→ **Task objective**
Nothing may be dropped or altered: reproduce all the data.

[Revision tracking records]
#####
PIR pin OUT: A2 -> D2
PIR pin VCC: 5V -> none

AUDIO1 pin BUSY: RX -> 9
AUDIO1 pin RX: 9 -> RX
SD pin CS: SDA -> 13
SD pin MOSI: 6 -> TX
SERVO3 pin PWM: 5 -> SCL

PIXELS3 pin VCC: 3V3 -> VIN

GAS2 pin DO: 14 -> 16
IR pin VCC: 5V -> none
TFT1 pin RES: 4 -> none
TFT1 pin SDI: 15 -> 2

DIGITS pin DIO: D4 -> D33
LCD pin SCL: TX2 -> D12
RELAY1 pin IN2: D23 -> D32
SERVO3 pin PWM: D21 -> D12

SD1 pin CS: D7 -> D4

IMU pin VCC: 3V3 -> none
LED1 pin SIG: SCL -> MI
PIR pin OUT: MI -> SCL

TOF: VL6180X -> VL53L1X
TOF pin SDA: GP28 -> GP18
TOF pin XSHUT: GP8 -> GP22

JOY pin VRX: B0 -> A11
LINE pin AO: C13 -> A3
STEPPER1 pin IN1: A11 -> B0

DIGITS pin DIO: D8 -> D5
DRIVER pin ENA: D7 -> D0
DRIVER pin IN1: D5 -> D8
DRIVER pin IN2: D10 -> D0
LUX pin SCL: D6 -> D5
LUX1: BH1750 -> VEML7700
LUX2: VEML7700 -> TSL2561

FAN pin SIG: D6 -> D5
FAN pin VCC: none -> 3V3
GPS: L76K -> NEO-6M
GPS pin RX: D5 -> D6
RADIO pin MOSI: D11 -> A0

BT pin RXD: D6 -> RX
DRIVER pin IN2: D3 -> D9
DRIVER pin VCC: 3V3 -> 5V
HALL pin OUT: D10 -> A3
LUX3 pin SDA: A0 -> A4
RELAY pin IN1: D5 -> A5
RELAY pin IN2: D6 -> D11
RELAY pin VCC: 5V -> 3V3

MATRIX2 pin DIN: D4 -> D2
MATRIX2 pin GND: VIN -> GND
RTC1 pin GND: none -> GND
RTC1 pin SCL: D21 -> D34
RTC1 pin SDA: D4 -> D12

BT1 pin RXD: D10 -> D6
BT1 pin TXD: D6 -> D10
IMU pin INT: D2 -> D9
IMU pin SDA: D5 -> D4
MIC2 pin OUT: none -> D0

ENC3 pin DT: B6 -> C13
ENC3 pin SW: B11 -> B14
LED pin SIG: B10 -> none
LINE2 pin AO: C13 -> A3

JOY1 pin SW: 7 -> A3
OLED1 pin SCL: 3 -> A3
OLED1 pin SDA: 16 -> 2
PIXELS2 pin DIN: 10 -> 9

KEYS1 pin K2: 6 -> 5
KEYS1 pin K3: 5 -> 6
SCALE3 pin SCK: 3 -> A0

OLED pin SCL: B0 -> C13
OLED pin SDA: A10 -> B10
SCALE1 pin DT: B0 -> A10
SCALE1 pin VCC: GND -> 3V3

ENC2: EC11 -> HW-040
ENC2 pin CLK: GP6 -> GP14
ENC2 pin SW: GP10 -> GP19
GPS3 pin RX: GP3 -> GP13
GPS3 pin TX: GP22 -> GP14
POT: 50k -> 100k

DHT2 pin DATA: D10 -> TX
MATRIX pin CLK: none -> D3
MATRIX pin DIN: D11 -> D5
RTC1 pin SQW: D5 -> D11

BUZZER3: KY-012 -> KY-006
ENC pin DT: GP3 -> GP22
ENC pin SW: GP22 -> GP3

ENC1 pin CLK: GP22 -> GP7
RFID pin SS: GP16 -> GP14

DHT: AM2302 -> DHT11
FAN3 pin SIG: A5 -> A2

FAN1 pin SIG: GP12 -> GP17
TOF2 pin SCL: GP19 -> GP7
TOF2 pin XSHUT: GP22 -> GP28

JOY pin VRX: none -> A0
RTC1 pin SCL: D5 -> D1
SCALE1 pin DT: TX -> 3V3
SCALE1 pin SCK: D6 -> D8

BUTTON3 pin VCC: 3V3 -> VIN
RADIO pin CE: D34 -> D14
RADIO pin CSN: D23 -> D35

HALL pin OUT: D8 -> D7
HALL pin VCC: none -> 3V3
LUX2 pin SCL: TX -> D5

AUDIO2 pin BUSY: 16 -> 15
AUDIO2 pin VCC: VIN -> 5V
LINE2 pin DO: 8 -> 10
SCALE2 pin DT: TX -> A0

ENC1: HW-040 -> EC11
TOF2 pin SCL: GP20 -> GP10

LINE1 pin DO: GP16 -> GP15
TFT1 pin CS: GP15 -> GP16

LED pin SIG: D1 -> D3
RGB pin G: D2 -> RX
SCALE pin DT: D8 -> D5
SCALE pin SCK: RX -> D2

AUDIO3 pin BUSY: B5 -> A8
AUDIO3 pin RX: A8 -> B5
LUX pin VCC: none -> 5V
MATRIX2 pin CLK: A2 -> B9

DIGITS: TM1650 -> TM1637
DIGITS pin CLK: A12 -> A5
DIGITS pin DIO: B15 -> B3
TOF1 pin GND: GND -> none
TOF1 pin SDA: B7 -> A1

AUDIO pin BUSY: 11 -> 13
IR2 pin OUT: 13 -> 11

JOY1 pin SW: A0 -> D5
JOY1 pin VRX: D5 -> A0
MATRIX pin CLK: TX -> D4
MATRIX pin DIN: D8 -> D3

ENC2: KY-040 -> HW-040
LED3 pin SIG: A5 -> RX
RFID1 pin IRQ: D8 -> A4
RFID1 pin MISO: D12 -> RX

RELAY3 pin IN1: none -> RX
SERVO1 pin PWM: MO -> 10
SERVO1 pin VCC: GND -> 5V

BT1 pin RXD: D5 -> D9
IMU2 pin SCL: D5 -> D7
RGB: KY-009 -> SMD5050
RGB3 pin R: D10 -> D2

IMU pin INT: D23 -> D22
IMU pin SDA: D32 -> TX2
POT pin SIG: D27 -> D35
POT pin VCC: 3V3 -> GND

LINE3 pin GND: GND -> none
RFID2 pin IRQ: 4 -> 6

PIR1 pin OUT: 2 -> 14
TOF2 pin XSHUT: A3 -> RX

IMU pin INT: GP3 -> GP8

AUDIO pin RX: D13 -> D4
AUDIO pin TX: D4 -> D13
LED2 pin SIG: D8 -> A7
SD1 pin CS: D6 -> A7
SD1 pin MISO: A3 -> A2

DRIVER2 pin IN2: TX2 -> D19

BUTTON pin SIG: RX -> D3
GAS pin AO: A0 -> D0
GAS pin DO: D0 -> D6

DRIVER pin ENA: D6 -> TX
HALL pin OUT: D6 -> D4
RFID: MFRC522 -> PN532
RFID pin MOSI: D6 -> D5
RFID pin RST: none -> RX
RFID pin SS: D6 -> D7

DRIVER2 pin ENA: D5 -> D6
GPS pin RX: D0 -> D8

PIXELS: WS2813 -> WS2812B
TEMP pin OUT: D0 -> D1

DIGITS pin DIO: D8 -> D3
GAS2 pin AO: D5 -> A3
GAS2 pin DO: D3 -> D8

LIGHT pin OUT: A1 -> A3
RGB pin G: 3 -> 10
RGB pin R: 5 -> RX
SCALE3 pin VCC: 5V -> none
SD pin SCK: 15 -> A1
#####
→ **Response area**
PIR pin OUT: A2 -> D2
PIR pin VCC: 5V -> none

AUDIO1 pin BUSY: RX -> 9
AUDIO1 pin RX: 9 -> RX
SD pin CS: SDA -> 13
SD pin MOSI: 6 -> TX
SERVO3 pin PWM: 5 -> SCL

PIXELS3 pin VCC: 3V3 -> VIN

GAS2 pin DO: 14 -> 16
IR pin VCC: 5V -> none
TFT1 pin RES: 4 -> none
TFT1 pin SDI: 15 -> 2

DIGITS pin DIO: D4 -> D33
LCD pin SCL: TX2 -> D12
RELAY1 pin IN2: D23 -> D32
SERVO3 pin PWM: D21 -> D12

SD1 pin CS: D7 -> D4

IMU pin VCC: 3V3 -> none
LED1 pin SIG: SCL -> MI
PIR pin OUT: MI -> SCL

TOF: VL6180X -> VL53L1X
TOF pin SDA: GP28 -> GP18
TOF pin XSHUT: GP8 -> GP22

JOY pin VRX: B0 -> A11
LINE pin AO: C13 -> A3
STEPPER1 pin IN1: A11 -> B0

DIGITS pin DIO: D8 -> D5
DRIVER pin ENA: D7 -> D0
DRIVER pin IN1: D5 -> D8
DRIVER pin IN2: D10 -> D0
LUX pin SCL: D6 -> D5
LUX1: BH1750 -> VEML7700
LUX2: VEML7700 -> TSL2561

FAN pin SIG: D6 -> D5
FAN pin VCC: none -> 3V3
GPS: L76K -> NEO-6M
GPS pin RX: D5 -> D6
RADIO pin MOSI: D11 -> A0

BT pin RXD: D6 -> RX
DRIVER pin IN2: D3 -> D9
DRIVER pin VCC: 3V3 -> 5V
HALL pin OUT: D10 -> A3
LUX3 pin SDA: A0 -> A4
RELAY pin IN1: D5 -> A5
RELAY pin IN2: D6 -> D11
RELAY pin VCC: 5V -> 3V3

MATRIX2 pin DIN: D4 -> D2
MATRIX2 pin GND: VIN -> GND
RTC1 pin GND: none -> GND
RTC1 pin SCL: D21 -> D34
RTC1 pin SDA: D4 -> D12

BT1 pin RXD: D10 -> D6
BT1 pin TXD: D6 -> D10
IMU pin INT: D2 -> D9
IMU pin SDA: D5 -> D4
MIC2 pin OUT: none -> D0

ENC3 pin DT: B6 -> C13
ENC3 pin SW: B11 -> B14
LED pin SIG: B10 -> none
LINE2 pin AO: C13 -> A3

JOY1 pin SW: 7 -> A3
OLED1 pin SCL: 3 -> A3
OLED1 pin SDA: 16 -> 2
PIXELS2 pin DIN: 10 -> 9

KEYS1 pin K2: 6 -> 5
KEYS1 pin K3: 5 -> 6
SCALE3 pin SCK: 3 -> A0

OLED pin SCL: B0 -> C13
OLED pin SDA: A10 -> B10
SCALE1 pin DT: B0 -> A10
SCALE1 pin VCC: GND -> 3V3

ENC2: EC11 -> HW-040
ENC2 pin CLK: GP6 -> GP14
ENC2 pin SW: GP10 -> GP19
GPS3 pin RX: GP3 -> GP13
GPS3 pin TX: GP22 -> GP14
POT: 50k -> 100k

DHT2 pin DATA: D10 -> TX
MATRIX pin CLK: none -> D3
MATRIX pin DIN: D11 -> D5
RTC1 pin SQW: D5 -> D11

BUZZER3: KY-012 -> KY-006
ENC pin DT: GP3 -> GP22
ENC pin SW: GP22 -> GP3

ENC1 pin CLK: GP22 -> GP7
RFID pin SS: GP16 -> GP14

DHT: AM2302 -> DHT11
FAN3 pin SIG: A5 -> A2

FAN1 pin SIG: GP12 -> GP17
TOF2 pin SCL: GP19 -> GP7
TOF2 pin XSHUT: GP22 -> GP28

JOY pin VRX: none -> A0
RTC1 pin SCL: D5 -> D1
SCALE1 pin DT: TX -> 3V3
SCALE1 pin SCK: D6 -> D8

BUTTON3 pin VCC: 3V3 -> VIN
RADIO pin CE: D34 -> D14
RADIO pin CSN: D23 -> D35

HALL pin OUT: D8 -> D7
HALL pin VCC: none -> 3V3
LUX2 pin SCL: TX -> D5

AUDIO2 pin BUSY: 16 -> 15
AUDIO2 pin VCC: VIN -> 5V
LINE2 pin DO: 8 -> 10
SCALE2 pin DT: TX -> A0

ENC1: HW-040 -> EC11
TOF2 pin SCL: GP20 -> GP10

LINE1 pin DO: GP16 -> GP15
TFT1 pin CS: GP15 -> GP16

LED pin SIG: D1 -> D3
RGB pin G: D2 -> RX
SCALE pin DT: D8 -> D5
SCALE pin SCK: RX -> D2

AUDIO3 pin BUSY: B5 -> A8
AUDIO3 pin RX: A8 -> B5
LUX pin VCC: none -> 5V
MATRIX2 pin CLK: A2 -> B9

DIGITS: TM1650 -> TM1637
DIGITS pin CLK: A12 -> A5
DIGITS pin DIO: B15 -> B3
TOF1 pin GND: GND -> none
TOF1 pin SDA: B7 -> A1

AUDIO pin BUSY: 11 -> 13
IR2 pin OUT: 13 -> 11

JOY1 pin SW: A0 -> D5
JOY1 pin VRX: D5 -> A0
MATRIX pin CLK: TX -> D4
MATRIX pin DIN: D8 -> D3

ENC2: KY-040 -> HW-040
LED3 pin SIG: A5 -> RX
RFID1 pin IRQ: D8 -> A4
RFID1 pin MISO: D12 -> RX

RELAY3 pin IN1: none -> RX
SERVO1 pin PWM: MO -> 10
SERVO1 pin VCC: GND -> 5V

BT1 pin RXD: D5 -> D9
IMU2 pin SCL: D5 -> D7
RGB: KY-009 -> SMD5050
RGB3 pin R: D10 -> D2

IMU pin INT: D23 -> D22
IMU pin SDA: D32 -> TX2
POT pin SIG: D27 -> D35
POT pin VCC: 3V3 -> GND

LINE3 pin GND: GND -> none
RFID2 pin IRQ: 4 -> 6

PIR1 pin OUT: 2 -> 14
TOF2 pin XSHUT: A3 -> RX

IMU pin INT: GP3 -> GP8

AUDIO pin RX: D13 -> D4
AUDIO pin TX: D4 -> D13
LED2 pin SIG: D8 -> A7
SD1 pin CS: D6 -> A7
SD1 pin MISO: A3 -> A2

DRIVER2 pin IN2: TX2 -> D19

BUTTON pin SIG: RX -> D3
GAS pin AO: A0 -> D0
GAS pin DO: D0 -> D6

DRIVER pin ENA: D6 -> TX
HALL pin OUT: D6 -> D4
RFID: MFRC522 -> PN532
RFID pin MOSI: D6 -> D5
RFID pin RST: none -> RX
RFID pin SS: D6 -> D7

DRIVER2 pin ENA: D5 -> D6
GPS pin RX: D0 -> D8

PIXELS: WS2813 -> WS2812B
TEMP pin OUT: D0 -> D1

DIGITS pin DIO: D8 -> D3
GAS2 pin AO: D5 -> A3
GAS2 pin DO: D3 -> D8

LIGHT pin OUT: A1 -> A3
RGB pin G: 3 -> 10
RGB pin R: 5 -> RX
SCALE3 pin VCC: 5V -> none
SD pin SCK: 15 -> A1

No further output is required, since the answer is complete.